- WHAT TO PRODUCE
Where the string "donut" shows up in a line of the records, copy that line.
======== TASK MATERIAL ========
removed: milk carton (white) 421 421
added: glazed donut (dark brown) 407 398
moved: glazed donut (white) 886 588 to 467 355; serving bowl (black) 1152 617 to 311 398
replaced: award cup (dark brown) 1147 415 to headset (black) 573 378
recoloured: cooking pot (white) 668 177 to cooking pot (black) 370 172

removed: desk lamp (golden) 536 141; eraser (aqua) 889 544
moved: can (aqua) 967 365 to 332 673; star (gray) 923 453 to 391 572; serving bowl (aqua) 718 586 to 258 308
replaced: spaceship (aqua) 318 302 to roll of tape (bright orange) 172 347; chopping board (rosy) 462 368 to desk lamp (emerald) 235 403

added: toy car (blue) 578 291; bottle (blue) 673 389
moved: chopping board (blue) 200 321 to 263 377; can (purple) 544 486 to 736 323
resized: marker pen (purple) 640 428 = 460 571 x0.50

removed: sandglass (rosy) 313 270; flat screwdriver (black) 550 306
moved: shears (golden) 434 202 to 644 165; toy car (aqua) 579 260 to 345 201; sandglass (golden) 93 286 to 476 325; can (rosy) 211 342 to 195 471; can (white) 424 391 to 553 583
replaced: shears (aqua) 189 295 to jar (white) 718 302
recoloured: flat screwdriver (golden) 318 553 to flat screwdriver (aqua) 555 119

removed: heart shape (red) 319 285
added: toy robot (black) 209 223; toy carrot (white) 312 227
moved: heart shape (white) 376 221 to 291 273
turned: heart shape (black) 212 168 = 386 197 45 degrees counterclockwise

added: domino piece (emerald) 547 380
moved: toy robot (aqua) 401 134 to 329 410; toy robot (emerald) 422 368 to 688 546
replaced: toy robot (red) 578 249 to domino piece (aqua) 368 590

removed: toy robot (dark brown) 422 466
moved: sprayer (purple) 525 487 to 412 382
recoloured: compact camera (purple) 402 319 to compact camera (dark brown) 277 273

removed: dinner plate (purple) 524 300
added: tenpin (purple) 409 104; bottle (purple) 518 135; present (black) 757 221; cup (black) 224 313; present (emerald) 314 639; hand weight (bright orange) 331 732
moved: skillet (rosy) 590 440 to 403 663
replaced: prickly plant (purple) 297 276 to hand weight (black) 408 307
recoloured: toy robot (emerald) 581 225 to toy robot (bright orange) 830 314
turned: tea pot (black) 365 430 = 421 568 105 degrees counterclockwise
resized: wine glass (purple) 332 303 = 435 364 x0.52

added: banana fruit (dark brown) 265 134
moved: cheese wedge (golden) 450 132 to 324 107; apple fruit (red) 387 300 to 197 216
========
- ANSWER SECTION
added: glazed donut (dark brown) 407 398
moved: glazed donut (white) 886 588 to 467 355; serving bowl (black) 1152 617 to 311 398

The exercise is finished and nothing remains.